* [AIM]: Locate each line in the entries below that contains the string "tuplet" and copy those lines.
━━━━━ RECORDS PROVIDED ━━━━━
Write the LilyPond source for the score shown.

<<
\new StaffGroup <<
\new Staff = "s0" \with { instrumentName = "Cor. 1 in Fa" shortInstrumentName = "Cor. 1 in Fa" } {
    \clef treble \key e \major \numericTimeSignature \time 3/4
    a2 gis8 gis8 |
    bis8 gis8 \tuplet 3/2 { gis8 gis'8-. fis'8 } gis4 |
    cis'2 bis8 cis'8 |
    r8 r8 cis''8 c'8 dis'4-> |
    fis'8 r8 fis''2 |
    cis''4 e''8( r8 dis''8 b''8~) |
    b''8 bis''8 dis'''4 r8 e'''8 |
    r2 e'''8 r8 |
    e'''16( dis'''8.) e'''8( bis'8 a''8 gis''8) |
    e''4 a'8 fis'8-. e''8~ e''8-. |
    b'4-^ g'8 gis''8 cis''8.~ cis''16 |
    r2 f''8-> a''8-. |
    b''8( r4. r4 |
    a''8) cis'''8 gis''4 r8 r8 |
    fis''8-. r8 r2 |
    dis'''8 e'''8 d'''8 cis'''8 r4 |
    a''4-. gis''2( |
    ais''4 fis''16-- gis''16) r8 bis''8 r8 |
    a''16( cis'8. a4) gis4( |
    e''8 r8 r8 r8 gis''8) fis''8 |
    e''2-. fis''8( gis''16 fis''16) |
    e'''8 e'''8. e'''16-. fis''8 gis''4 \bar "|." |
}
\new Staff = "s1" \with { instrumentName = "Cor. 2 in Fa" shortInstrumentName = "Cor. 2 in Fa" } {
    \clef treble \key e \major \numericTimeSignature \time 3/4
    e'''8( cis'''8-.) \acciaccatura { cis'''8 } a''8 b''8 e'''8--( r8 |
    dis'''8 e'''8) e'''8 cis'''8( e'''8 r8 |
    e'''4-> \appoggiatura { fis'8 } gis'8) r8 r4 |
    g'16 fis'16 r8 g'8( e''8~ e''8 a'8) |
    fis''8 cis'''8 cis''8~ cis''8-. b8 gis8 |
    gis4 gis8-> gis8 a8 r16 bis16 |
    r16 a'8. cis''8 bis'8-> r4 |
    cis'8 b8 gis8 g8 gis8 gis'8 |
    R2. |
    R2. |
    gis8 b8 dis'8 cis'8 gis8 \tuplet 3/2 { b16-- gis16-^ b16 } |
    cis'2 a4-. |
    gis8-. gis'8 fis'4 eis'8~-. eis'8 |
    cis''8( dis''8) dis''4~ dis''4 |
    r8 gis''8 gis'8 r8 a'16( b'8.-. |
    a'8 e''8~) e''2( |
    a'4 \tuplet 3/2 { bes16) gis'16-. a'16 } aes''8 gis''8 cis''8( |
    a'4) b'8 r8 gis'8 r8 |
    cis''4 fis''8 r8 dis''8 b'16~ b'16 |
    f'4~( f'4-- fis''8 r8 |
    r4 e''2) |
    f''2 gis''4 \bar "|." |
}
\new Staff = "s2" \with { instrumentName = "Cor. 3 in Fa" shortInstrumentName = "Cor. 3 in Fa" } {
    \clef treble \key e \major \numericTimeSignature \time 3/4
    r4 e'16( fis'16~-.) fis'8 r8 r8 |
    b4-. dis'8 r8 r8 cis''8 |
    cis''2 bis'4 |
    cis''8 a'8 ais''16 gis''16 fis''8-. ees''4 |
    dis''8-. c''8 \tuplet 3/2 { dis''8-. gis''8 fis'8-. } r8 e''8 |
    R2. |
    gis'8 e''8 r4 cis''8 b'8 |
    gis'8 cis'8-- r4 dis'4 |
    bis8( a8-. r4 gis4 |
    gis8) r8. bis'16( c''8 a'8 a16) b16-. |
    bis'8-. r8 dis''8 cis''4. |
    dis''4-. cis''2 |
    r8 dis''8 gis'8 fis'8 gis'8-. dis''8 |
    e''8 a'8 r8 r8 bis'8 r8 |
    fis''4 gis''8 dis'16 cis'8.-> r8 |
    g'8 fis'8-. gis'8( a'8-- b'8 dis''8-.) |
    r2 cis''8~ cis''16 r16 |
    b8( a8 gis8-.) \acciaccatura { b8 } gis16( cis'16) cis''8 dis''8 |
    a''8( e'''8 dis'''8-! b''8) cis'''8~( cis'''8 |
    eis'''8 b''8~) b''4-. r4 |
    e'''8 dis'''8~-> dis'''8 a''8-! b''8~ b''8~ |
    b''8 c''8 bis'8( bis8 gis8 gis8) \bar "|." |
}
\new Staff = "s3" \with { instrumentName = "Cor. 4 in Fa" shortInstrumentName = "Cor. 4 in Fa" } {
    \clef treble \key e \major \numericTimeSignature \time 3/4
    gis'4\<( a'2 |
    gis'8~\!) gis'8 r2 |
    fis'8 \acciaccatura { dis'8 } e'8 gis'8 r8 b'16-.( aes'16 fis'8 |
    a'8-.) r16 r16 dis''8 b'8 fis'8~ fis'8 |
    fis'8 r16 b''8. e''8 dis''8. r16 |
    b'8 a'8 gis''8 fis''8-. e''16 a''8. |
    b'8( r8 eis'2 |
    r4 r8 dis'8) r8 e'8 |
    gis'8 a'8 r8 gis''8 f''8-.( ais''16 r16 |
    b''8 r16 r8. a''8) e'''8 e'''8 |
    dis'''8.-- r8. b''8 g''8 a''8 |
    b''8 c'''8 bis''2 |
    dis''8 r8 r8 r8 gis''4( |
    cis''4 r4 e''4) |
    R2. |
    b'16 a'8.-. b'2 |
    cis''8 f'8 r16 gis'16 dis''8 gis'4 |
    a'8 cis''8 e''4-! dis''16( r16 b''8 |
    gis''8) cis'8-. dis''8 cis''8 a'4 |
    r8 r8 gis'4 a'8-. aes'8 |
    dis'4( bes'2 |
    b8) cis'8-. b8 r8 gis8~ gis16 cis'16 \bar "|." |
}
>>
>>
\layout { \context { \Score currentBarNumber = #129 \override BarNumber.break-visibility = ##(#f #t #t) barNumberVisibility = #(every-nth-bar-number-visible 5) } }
━━━━━
* [EXERCISE ANSWER]:
    bis8 gis8 \tuplet 3/2 { gis8 gis'8-. fis'8 } gis4 |
    gis8 b8 dis'8 cis'8 gis8 \tuplet 3/2 { b16-- gis16-^ b16 } |
    a'4 \tuplet 3/2 { bes16) gis'16-. a'16 } aes''8 gis''8 cis''8( |
    dis''8-. c''8 \tuplet 3/2 { dis''8-. gis''8 fis'8-. } r8 e''8 |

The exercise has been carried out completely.